**YOUR GOAL:** Each line that includes "Lastwagen" must be copied from the records.

(EXCERPTED RECORDS)

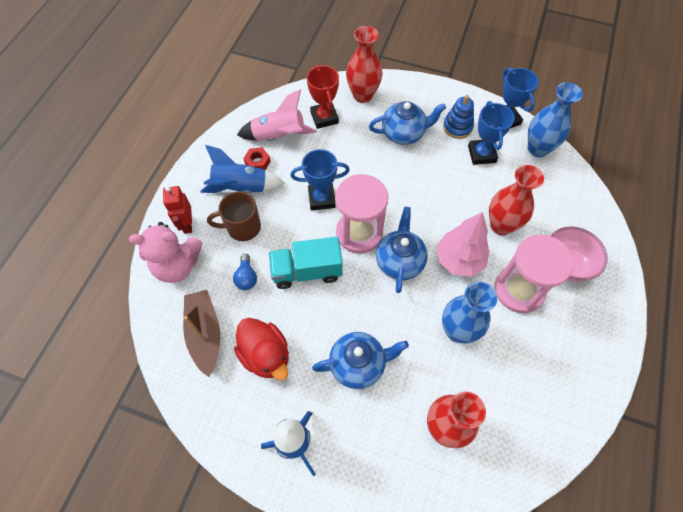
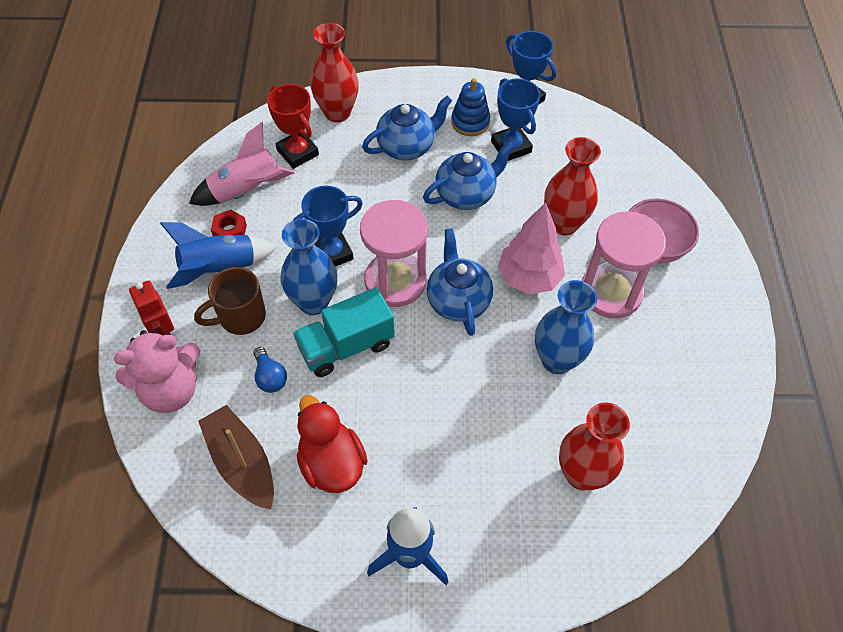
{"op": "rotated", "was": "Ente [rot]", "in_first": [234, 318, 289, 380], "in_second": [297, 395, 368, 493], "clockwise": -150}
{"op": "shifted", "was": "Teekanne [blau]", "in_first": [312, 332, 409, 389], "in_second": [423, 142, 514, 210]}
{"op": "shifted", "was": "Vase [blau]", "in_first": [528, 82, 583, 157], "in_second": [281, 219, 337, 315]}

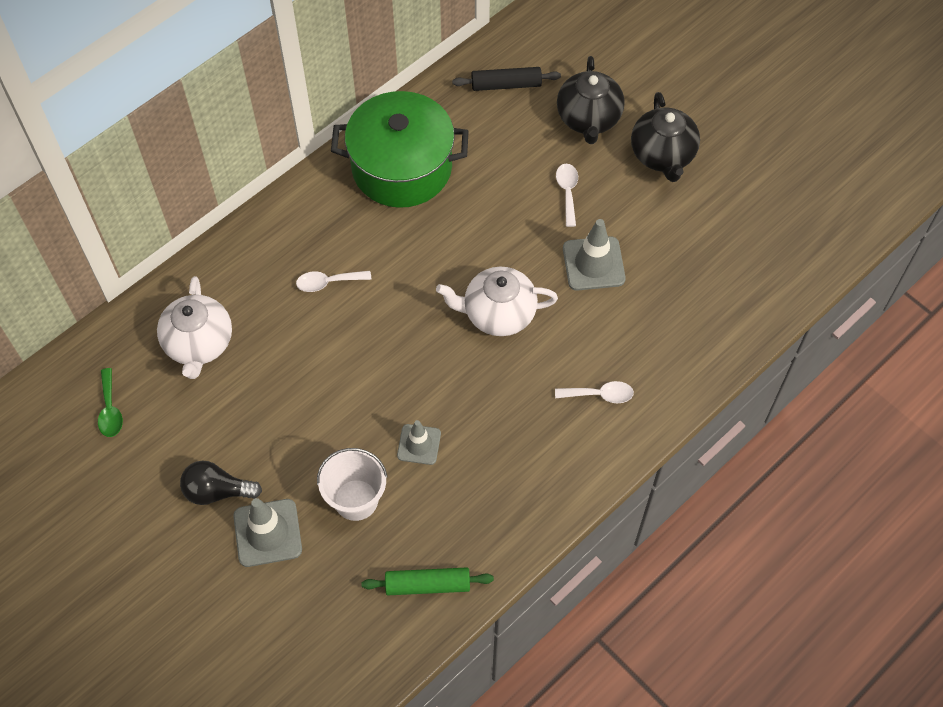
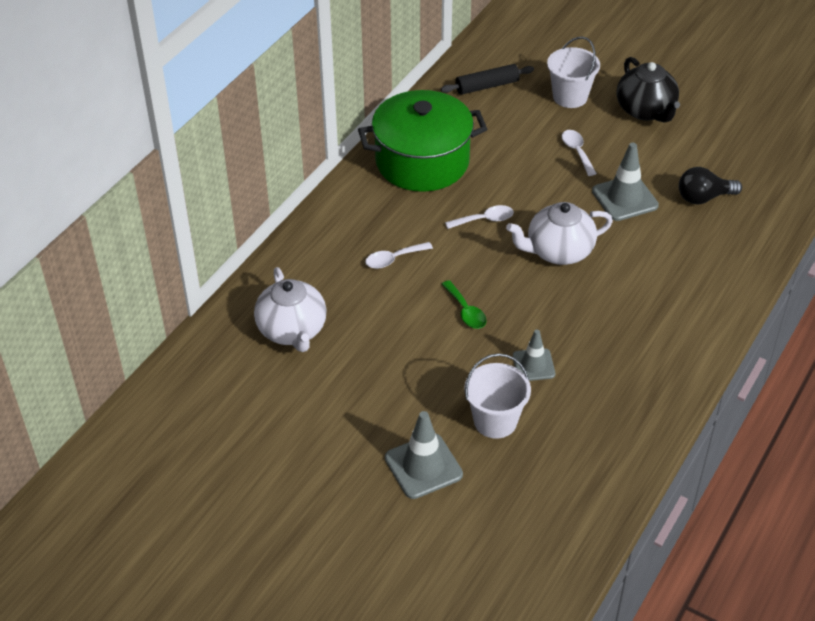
{"op": "shifted", "was": "Löffel [grün]", "in_first": [98, 368, 123, 437], "in_second": [442, 280, 487, 329]}
{"op": "shifted", "was": "Glühbirne [schwarz]", "in_first": [180, 461, 262, 505], "in_second": [679, 167, 742, 204]}
{"op": "gone", "was": "Nudelholz [grün]", "in_first": [361, 568, 494, 595]}
{"op": "shifted", "was": "Löffel [weiß]", "in_first": [555, 381, 634, 403], "in_second": [445, 205, 514, 229]}
{"op": "swapped", "was": "Teekanne [schwarz]", "now": "Eimer [weiß]", "in_first": [557, 56, 625, 144], "in_second": [547, 36, 600, 108]}

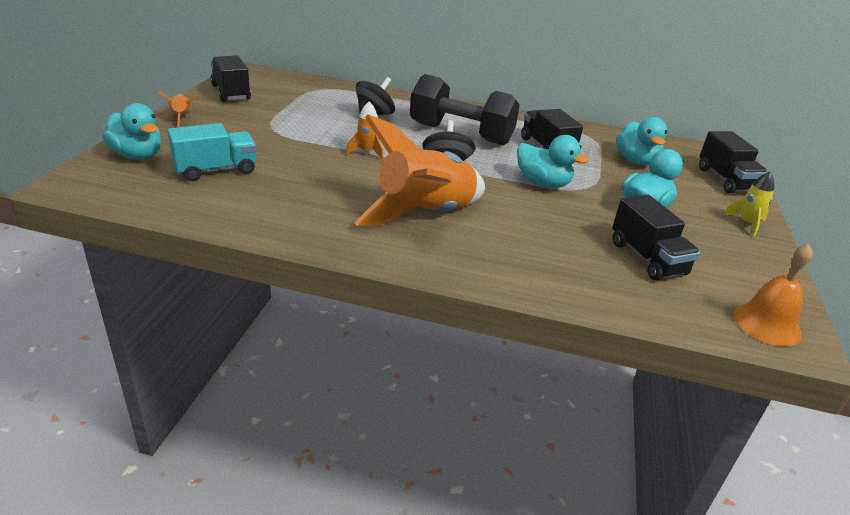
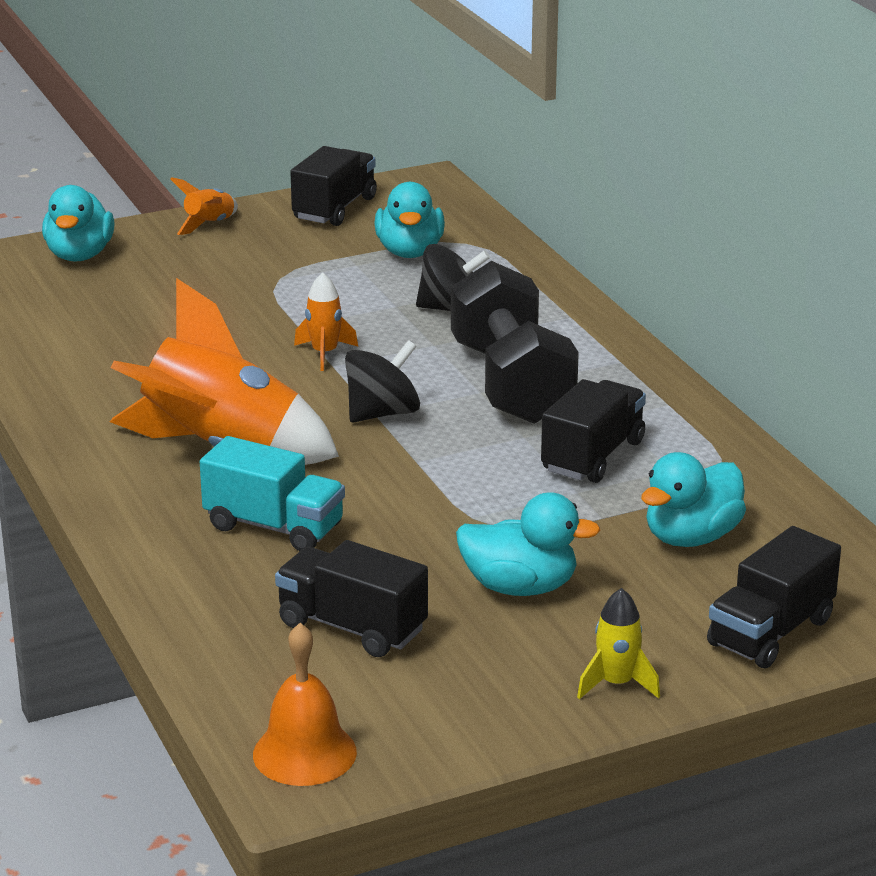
{"op": "shifted", "was": "Lastwagen [türkis]", "in_first": [167, 123, 257, 181], "in_second": [200, 436, 345, 551]}
{"op": "shifted", "was": "Ente [türkis]", "in_first": [517, 135, 589, 188], "in_second": [374, 182, 445, 258]}
{"op": "rotated", "was": "Lastwagen [schwarz]", "in_first": [612, 195, 700, 281], "in_second": [275, 540, 428, 657], "clockwise": 90}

(End EXCERPTED RECORDS)

**RESULT BELOW:**
{"op": "shifted", "was": "Lastwagen [türkis]", "in_first": [167, 123, 257, 181], "in_second": [200, 436, 345, 551]}
{"op": "rotated", "was": "Lastwagen [schwarz]", "in_first": [612, 195, 700, 281], "in_second": [275, 540, 428, 657], "clockwise": 90}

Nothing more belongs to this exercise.